EXERCISE DESCRIPTION => Your response should consist solely of the records, written out exactly.
═══ SOURCE INFORMATION
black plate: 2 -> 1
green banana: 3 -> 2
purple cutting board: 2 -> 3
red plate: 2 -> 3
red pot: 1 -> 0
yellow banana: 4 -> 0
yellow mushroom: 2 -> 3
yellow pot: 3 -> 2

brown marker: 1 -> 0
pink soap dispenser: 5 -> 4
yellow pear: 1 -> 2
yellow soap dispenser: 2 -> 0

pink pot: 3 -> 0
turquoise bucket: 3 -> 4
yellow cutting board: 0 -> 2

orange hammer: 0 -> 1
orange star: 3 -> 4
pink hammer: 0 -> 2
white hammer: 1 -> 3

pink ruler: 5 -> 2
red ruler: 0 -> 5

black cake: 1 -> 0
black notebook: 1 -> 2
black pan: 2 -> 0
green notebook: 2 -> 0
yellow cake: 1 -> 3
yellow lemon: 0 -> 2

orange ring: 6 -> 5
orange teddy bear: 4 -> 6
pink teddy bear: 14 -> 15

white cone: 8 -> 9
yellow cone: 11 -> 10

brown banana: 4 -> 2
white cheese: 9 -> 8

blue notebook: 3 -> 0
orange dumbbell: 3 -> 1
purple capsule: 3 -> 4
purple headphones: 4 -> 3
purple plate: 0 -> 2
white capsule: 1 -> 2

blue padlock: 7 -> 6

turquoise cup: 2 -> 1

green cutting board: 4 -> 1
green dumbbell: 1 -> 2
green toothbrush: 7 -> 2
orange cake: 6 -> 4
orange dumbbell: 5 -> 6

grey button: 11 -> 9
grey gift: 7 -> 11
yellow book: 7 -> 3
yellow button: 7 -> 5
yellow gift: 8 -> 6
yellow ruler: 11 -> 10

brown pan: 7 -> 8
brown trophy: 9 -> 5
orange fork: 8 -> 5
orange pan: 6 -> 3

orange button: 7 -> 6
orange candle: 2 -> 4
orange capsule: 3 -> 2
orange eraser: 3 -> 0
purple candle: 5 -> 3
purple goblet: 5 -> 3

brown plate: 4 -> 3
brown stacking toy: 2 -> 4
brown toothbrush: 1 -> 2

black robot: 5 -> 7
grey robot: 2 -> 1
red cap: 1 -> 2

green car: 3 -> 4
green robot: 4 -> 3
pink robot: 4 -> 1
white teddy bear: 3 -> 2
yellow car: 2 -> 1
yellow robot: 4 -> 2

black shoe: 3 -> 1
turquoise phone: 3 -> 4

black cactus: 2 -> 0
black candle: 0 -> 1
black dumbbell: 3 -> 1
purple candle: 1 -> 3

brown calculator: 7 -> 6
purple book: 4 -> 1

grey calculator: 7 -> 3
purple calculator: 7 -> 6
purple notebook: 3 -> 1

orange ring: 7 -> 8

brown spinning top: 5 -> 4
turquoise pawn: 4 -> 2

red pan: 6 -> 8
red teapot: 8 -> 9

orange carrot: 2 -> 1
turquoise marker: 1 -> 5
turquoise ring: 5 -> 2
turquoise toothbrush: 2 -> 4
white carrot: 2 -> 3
══════
ANSWER TO THE EXERCISE =>
black plate: 2 -> 1
green banana: 3 -> 2
purple cutting board: 2 -> 3
red plate: 2 -> 3
red pot: 1 -> 0
yellow banana: 4 -> 0
yellow mushroom: 2 -> 3
yellow pot: 3 -> 2

brown marker: 1 -> 0
pink soap dispenser: 5 -> 4
yellow pear: 1 -> 2
yellow soap dispenser: 2 -> 0

pink pot: 3 -> 0
turquoise bucket: 3 -> 4
yellow cutting board: 0 -> 2

orange hammer: 0 -> 1
orange star: 3 -> 4
pink hammer: 0 -> 2
white hammer: 1 -> 3

pink ruler: 5 -> 2
red ruler: 0 -> 5

black cake: 1 -> 0
black notebook: 1 -> 2
black pan: 2 -> 0
green notebook: 2 -> 0
yellow cake: 1 -> 3
yellow lemon: 0 -> 2

orange ring: 6 -> 5
orange teddy bear: 4 -> 6
pink teddy bear: 14 -> 15

white cone: 8 -> 9
yellow cone: 11 -> 10

brown banana: 4 -> 2
white cheese: 9 -> 8

blue notebook: 3 -> 0
orange dumbbell: 3 -> 1
purple capsule: 3 -> 4
purple headphones: 4 -> 3
purple plate: 0 -> 2
white capsule: 1 -> 2

blue padlock: 7 -> 6

turquoise cup: 2 -> 1

green cutting board: 4 -> 1
green dumbbell: 1 -> 2
green toothbrush: 7 -> 2
orange cake: 6 -> 4
orange dumbbell: 5 -> 6

grey button: 11 -> 9
grey gift: 7 -> 11
yellow book: 7 -> 3
yellow button: 7 -> 5
yellow gift: 8 -> 6
yellow ruler: 11 -> 10

brown pan: 7 -> 8
brown trophy: 9 -> 5
orange fork: 8 -> 5
orange pan: 6 -> 3

orange button: 7 -> 6
orange candle: 2 -> 4
orange capsule: 3 -> 2
orange eraser: 3 -> 0
purple candle: 5 -> 3
purple goblet: 5 -> 3

brown plate: 4 -> 3
brown stacking toy: 2 -> 4
brown toothbrush: 1 -> 2

black robot: 5 -> 7
grey robot: 2 -> 1
red cap: 1 -> 2

green car: 3 -> 4
green robot: 4 -> 3
pink robot: 4 -> 1
white teddy bear: 3 -> 2
yellow car: 2 -> 1
yellow robot: 4 -> 2

black shoe: 3 -> 1
turquoise phone: 3 -> 4

black cactus: 2 -> 0
black candle: 0 -> 1
black dumbbell: 3 -> 1
purple candle: 1 -> 3

brown calculator: 7 -> 6
purple book: 4 -> 1

grey calculator: 7 -> 3
purple calculator: 7 -> 6
purple notebook: 3 -> 1

orange ring: 7 -> 8

brown spinning top: 5 -> 4
turquoise pawn: 4 -> 2

red pan: 6 -> 8
red teapot: 8 -> 9

orange carrot: 2 -> 1
turquoise marker: 1 -> 5
turquoise ring: 5 -> 2
turquoise toothbrush: 2 -> 4
white carrot: 2 -> 3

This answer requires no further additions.